PROBLEM
The whole listing is to be given again without alteration, except that its pictures are dropped.

GIVEN RECORDS
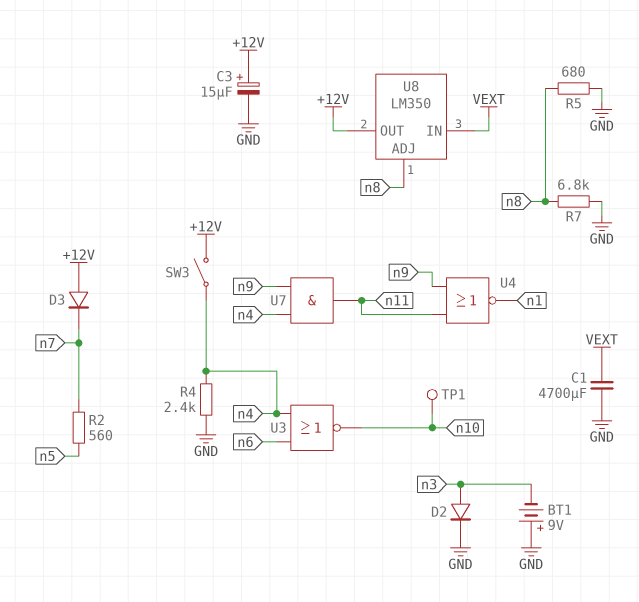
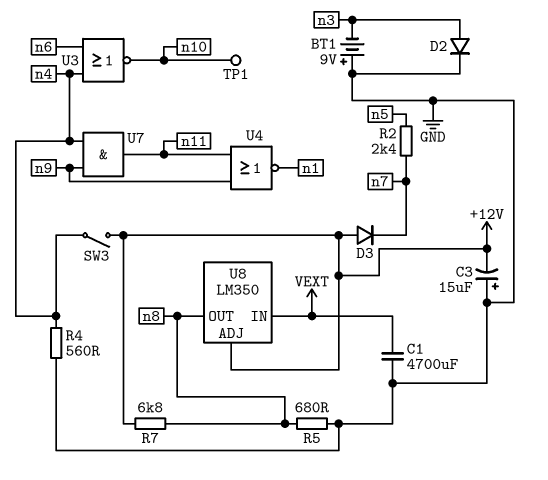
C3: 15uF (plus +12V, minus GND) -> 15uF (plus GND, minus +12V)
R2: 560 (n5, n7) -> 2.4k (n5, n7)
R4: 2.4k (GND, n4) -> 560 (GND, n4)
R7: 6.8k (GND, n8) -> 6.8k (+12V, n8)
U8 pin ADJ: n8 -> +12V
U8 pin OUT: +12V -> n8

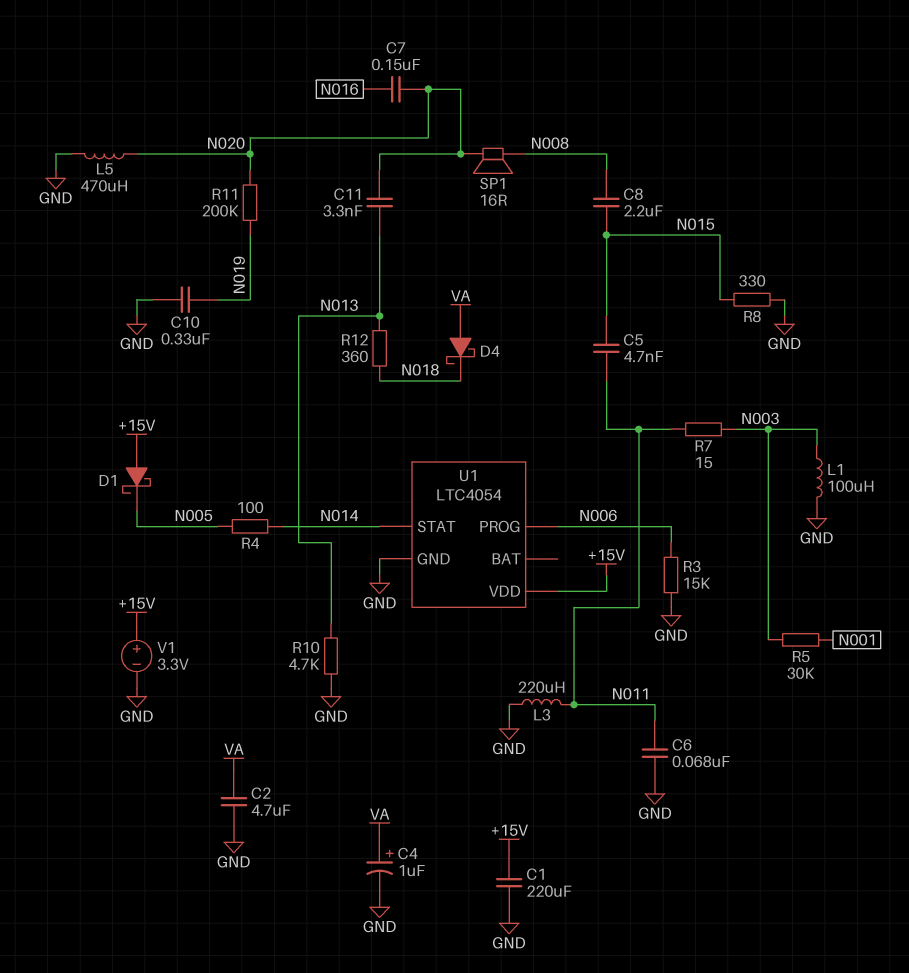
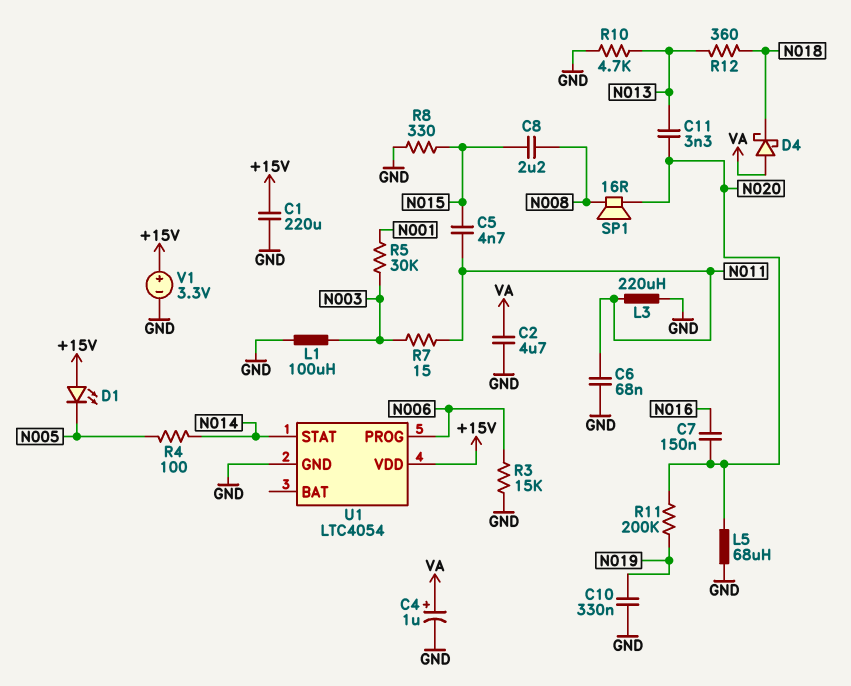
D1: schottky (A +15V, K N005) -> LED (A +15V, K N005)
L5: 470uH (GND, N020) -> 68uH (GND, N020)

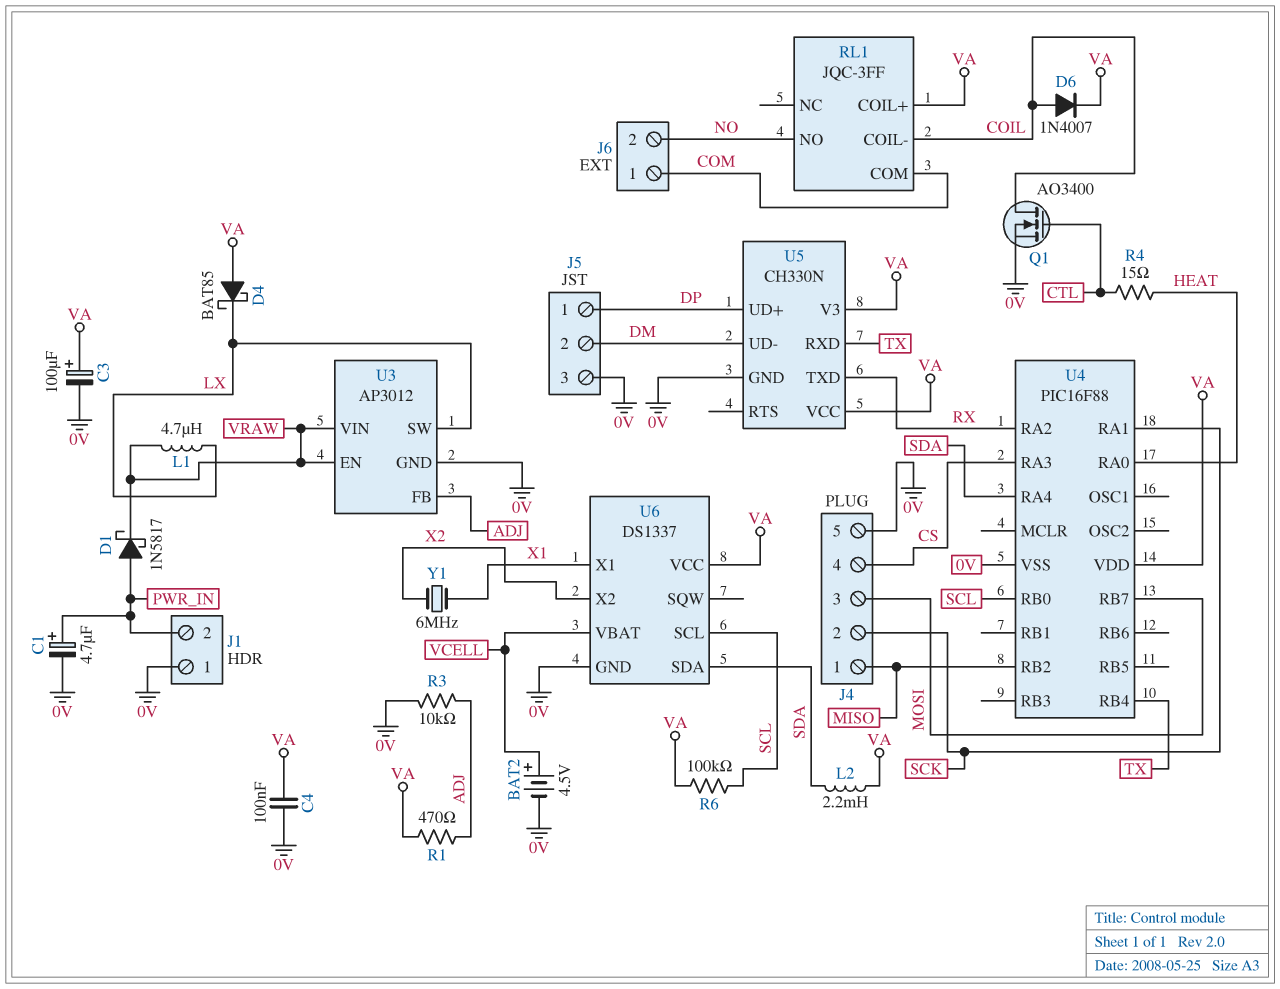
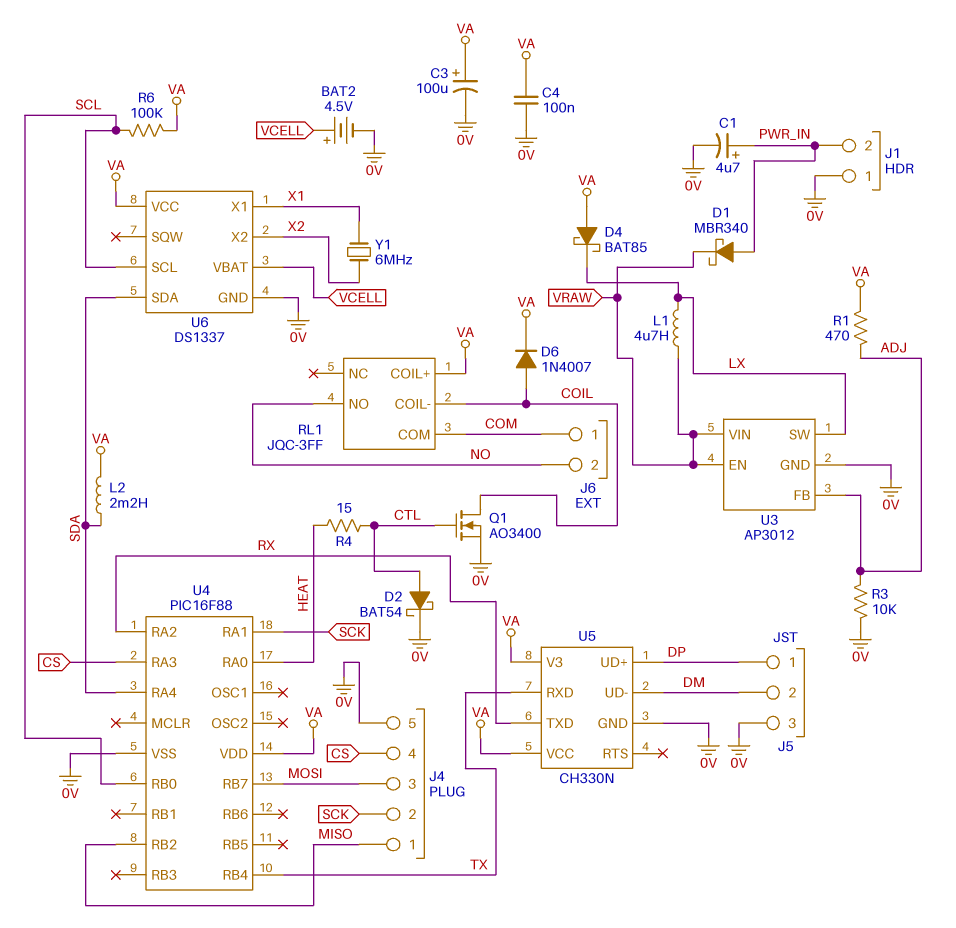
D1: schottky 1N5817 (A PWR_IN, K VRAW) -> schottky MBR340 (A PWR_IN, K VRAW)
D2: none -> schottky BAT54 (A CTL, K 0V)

RESULT OF THIS EXERCISE
C3: 15uF (plus +12V, minus GND) -> 15uF (plus GND, minus +12V)
R2: 560 (n5, n7) -> 2.4k (n5, n7)
R4: 2.4k (GND, n4) -> 560 (GND, n4)
R7: 6.8k (GND, n8) -> 6.8k (+12V, n8)
U8 pin ADJ: n8 -> +12V
U8 pin OUT: +12V -> n8

D1: schottky (A +15V, K N005) -> LED (A +15V, K N005)
L5: 470uH (GND, N020) -> 68uH (GND, N020)

D1: schottky 1N5817 (A PWR_IN, K VRAW) -> schottky MBR340 (A PWR_IN, K VRAW)
D2: none -> schottky BAT54 (A CTL, K 0V)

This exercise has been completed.